§ WHAT NEEDS TO BE DONE:
Write the whole listing out again, word for word.

§ GIVEN INFORMATION:
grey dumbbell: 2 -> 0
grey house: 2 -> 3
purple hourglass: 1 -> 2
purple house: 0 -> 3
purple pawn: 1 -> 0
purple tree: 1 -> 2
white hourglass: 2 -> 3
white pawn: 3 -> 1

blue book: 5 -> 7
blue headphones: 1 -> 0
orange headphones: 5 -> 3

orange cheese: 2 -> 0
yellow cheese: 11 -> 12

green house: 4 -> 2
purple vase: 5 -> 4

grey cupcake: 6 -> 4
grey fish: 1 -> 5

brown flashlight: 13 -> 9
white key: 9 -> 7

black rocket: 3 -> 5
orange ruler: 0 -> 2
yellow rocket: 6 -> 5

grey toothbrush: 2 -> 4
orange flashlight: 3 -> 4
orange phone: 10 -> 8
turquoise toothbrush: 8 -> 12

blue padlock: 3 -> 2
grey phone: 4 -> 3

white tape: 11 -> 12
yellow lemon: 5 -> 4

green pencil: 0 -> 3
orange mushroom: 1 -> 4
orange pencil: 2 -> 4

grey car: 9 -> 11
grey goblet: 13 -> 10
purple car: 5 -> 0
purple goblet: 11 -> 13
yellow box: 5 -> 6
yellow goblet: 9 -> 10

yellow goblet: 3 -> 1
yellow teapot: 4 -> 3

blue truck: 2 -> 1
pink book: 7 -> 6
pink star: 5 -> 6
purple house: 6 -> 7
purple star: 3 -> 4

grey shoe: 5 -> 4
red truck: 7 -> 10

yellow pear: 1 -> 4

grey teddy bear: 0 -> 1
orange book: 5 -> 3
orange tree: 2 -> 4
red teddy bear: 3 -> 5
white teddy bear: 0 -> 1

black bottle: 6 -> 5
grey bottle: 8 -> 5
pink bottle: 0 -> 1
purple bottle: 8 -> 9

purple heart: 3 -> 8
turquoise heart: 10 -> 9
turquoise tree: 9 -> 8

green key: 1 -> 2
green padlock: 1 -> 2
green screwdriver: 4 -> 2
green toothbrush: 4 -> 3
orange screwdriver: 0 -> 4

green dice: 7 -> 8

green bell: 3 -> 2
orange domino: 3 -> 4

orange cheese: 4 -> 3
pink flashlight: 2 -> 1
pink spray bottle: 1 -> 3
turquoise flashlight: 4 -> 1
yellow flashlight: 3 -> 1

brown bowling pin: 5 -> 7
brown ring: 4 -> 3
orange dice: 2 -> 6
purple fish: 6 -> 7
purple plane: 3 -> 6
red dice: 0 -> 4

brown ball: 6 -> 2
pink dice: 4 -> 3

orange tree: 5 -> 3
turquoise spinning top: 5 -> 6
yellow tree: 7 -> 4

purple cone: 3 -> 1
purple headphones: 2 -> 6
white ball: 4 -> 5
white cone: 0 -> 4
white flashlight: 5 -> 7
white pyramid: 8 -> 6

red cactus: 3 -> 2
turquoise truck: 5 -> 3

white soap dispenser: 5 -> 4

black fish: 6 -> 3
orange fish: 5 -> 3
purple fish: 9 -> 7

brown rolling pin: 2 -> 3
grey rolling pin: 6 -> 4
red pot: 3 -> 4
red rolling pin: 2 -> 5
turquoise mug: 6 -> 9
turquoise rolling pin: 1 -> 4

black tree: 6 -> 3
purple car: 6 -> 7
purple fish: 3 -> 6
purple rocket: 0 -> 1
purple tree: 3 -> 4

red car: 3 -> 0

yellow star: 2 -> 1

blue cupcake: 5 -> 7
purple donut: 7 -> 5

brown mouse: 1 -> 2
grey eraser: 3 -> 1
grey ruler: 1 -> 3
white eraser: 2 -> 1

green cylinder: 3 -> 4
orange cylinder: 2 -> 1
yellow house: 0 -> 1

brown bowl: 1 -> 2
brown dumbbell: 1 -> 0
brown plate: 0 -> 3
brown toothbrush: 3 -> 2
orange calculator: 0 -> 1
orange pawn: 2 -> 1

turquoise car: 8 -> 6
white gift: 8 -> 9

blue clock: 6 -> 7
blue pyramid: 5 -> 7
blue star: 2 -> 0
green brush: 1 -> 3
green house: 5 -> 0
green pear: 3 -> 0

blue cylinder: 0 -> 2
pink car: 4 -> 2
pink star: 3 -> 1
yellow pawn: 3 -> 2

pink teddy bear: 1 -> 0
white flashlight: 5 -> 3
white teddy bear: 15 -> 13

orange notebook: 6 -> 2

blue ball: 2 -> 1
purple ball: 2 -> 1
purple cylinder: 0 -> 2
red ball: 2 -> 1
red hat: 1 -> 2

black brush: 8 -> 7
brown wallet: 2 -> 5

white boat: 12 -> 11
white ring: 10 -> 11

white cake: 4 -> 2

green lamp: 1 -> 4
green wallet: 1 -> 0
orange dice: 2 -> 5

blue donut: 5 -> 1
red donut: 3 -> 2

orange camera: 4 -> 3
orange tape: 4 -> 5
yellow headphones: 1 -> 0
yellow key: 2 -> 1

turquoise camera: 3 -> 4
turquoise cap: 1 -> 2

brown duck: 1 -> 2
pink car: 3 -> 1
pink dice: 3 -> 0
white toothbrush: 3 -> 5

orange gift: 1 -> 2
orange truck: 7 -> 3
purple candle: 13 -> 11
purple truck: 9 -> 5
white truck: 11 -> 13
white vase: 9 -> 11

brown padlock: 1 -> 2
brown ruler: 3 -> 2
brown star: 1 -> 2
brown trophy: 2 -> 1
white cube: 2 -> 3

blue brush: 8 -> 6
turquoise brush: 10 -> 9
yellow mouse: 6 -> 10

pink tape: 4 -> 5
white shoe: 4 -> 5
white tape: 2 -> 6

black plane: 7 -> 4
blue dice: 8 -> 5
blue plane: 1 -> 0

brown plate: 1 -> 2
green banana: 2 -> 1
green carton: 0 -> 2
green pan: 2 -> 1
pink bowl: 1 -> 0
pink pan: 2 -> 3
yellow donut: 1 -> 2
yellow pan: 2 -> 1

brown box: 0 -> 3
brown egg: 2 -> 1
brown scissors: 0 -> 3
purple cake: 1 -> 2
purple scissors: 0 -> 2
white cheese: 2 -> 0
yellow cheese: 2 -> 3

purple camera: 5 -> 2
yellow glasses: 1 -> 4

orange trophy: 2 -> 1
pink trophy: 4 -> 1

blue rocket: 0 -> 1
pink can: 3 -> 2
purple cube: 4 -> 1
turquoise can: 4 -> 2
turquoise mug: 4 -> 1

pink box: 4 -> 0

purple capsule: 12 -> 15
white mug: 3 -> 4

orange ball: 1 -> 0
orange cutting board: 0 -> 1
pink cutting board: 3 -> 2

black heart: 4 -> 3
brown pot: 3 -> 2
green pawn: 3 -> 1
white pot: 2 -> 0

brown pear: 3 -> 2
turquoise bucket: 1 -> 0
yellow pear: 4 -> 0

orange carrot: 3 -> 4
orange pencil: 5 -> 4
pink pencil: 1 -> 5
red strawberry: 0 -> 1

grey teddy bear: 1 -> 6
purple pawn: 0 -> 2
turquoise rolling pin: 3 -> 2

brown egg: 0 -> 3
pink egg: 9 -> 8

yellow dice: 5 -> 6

§ YOUR RESPONSE:
grey dumbbell: 2 -> 0
grey house: 2 -> 3
purple hourglass: 1 -> 2
purple house: 0 -> 3
purple pawn: 1 -> 0
purple tree: 1 -> 2
white hourglass: 2 -> 3
white pawn: 3 -> 1

blue book: 5 -> 7
blue headphones: 1 -> 0
orange headphones: 5 -> 3

orange cheese: 2 -> 0
yellow cheese: 11 -> 12

green house: 4 -> 2
purple vase: 5 -> 4

grey cupcake: 6 -> 4
grey fish: 1 -> 5

brown flashlight: 13 -> 9
white key: 9 -> 7

black rocket: 3 -> 5
orange ruler: 0 -> 2
yellow rocket: 6 -> 5

grey toothbrush: 2 -> 4
orange flashlight: 3 -> 4
orange phone: 10 -> 8
turquoise toothbrush: 8 -> 12

blue padlock: 3 -> 2
grey phone: 4 -> 3

white tape: 11 -> 12
yellow lemon: 5 -> 4

green pencil: 0 -> 3
orange mushroom: 1 -> 4
orange pencil: 2 -> 4

grey car: 9 -> 11
grey goblet: 13 -> 10
purple car: 5 -> 0
purple goblet: 11 -> 13
yellow box: 5 -> 6
yellow goblet: 9 -> 10

yellow goblet: 3 -> 1
yellow teapot: 4 -> 3

blue truck: 2 -> 1
pink book: 7 -> 6
pink star: 5 -> 6
purple house: 6 -> 7
purple star: 3 -> 4

grey shoe: 5 -> 4
red truck: 7 -> 10

yellow pear: 1 -> 4

grey teddy bear: 0 -> 1
orange book: 5 -> 3
orange tree: 2 -> 4
red teddy bear: 3 -> 5
white teddy bear: 0 -> 1

black bottle: 6 -> 5
grey bottle: 8 -> 5
pink bottle: 0 -> 1
purple bottle: 8 -> 9

purple heart: 3 -> 8
turquoise heart: 10 -> 9
turquoise tree: 9 -> 8

green key: 1 -> 2
green padlock: 1 -> 2
green screwdriver: 4 -> 2
green toothbrush: 4 -> 3
orange screwdriver: 0 -> 4

green dice: 7 -> 8

green bell: 3 -> 2
orange domino: 3 -> 4

orange cheese: 4 -> 3
pink flashlight: 2 -> 1
pink spray bottle: 1 -> 3
turquoise flashlight: 4 -> 1
yellow flashlight: 3 -> 1

brown bowling pin: 5 -> 7
brown ring: 4 -> 3
orange dice: 2 -> 6
purple fish: 6 -> 7
purple plane: 3 -> 6
red dice: 0 -> 4

brown ball: 6 -> 2
pink dice: 4 -> 3

orange tree: 5 -> 3
turquoise spinning top: 5 -> 6
yellow tree: 7 -> 4

purple cone: 3 -> 1
purple headphones: 2 -> 6
white ball: 4 -> 5
white cone: 0 -> 4
white flashlight: 5 -> 7
white pyramid: 8 -> 6

red cactus: 3 -> 2
turquoise truck: 5 -> 3

white soap dispenser: 5 -> 4

black fish: 6 -> 3
orange fish: 5 -> 3
purple fish: 9 -> 7

brown rolling pin: 2 -> 3
grey rolling pin: 6 -> 4
red pot: 3 -> 4
red rolling pin: 2 -> 5
turquoise mug: 6 -> 9
turquoise rolling pin: 1 -> 4

black tree: 6 -> 3
purple car: 6 -> 7
purple fish: 3 -> 6
purple rocket: 0 -> 1
purple tree: 3 -> 4

red car: 3 -> 0

yellow star: 2 -> 1

blue cupcake: 5 -> 7
purple donut: 7 -> 5

brown mouse: 1 -> 2
grey eraser: 3 -> 1
grey ruler: 1 -> 3
white eraser: 2 -> 1

green cylinder: 3 -> 4
orange cylinder: 2 -> 1
yellow house: 0 -> 1

brown bowl: 1 -> 2
brown dumbbell: 1 -> 0
brown plate: 0 -> 3
brown toothbrush: 3 -> 2
orange calculator: 0 -> 1
orange pawn: 2 -> 1

turquoise car: 8 -> 6
white gift: 8 -> 9

blue clock: 6 -> 7
blue pyramid: 5 -> 7
blue star: 2 -> 0
green brush: 1 -> 3
green house: 5 -> 0
green pear: 3 -> 0

blue cylinder: 0 -> 2
pink car: 4 -> 2
pink star: 3 -> 1
yellow pawn: 3 -> 2

pink teddy bear: 1 -> 0
white flashlight: 5 -> 3
white teddy bear: 15 -> 13

orange notebook: 6 -> 2

blue ball: 2 -> 1
purple ball: 2 -> 1
purple cylinder: 0 -> 2
red ball: 2 -> 1
red hat: 1 -> 2

black brush: 8 -> 7
brown wallet: 2 -> 5

white boat: 12 -> 11
white ring: 10 -> 11

white cake: 4 -> 2

green lamp: 1 -> 4
green wallet: 1 -> 0
orange dice: 2 -> 5

blue donut: 5 -> 1
red donut: 3 -> 2

orange camera: 4 -> 3
orange tape: 4 -> 5
yellow headphones: 1 -> 0
yellow key: 2 -> 1

turquoise camera: 3 -> 4
turquoise cap: 1 -> 2

brown duck: 1 -> 2
pink car: 3 -> 1
pink dice: 3 -> 0
white toothbrush: 3 -> 5

orange gift: 1 -> 2
orange truck: 7 -> 3
purple candle: 13 -> 11
purple truck: 9 -> 5
white truck: 11 -> 13
white vase: 9 -> 11

brown padlock: 1 -> 2
brown ruler: 3 -> 2
brown star: 1 -> 2
brown trophy: 2 -> 1
white cube: 2 -> 3

blue brush: 8 -> 6
turquoise brush: 10 -> 9
yellow mouse: 6 -> 10

pink tape: 4 -> 5
white shoe: 4 -> 5
white tape: 2 -> 6

black plane: 7 -> 4
blue dice: 8 -> 5
blue plane: 1 -> 0

brown plate: 1 -> 2
green banana: 2 -> 1
green carton: 0 -> 2
green pan: 2 -> 1
pink bowl: 1 -> 0
pink pan: 2 -> 3
yellow donut: 1 -> 2
yellow pan: 2 -> 1

brown box: 0 -> 3
brown egg: 2 -> 1
brown scissors: 0 -> 3
purple cake: 1 -> 2
purple scissors: 0 -> 2
white cheese: 2 -> 0
yellow cheese: 2 -> 3

purple camera: 5 -> 2
yellow glasses: 1 -> 4

orange trophy: 2 -> 1
pink trophy: 4 -> 1

blue rocket: 0 -> 1
pink can: 3 -> 2
purple cube: 4 -> 1
turquoise can: 4 -> 2
turquoise mug: 4 -> 1

pink box: 4 -> 0

purple capsule: 12 -> 15
white mug: 3 -> 4

orange ball: 1 -> 0
orange cutting board: 0 -> 1
pink cutting board: 3 -> 2

black heart: 4 -> 3
brown pot: 3 -> 2
green pawn: 3 -> 1
white pot: 2 -> 0

brown pear: 3 -> 2
turquoise bucket: 1 -> 0
yellow pear: 4 -> 0

orange carrot: 3 -> 4
orange pencil: 5 -> 4
pink pencil: 1 -> 5
red strawberry: 0 -> 1

grey teddy bear: 1 -> 6
purple pawn: 0 -> 2
turquoise rolling pin: 3 -> 2

brown egg: 0 -> 3
pink egg: 9 -> 8

yellow dice: 5 -> 6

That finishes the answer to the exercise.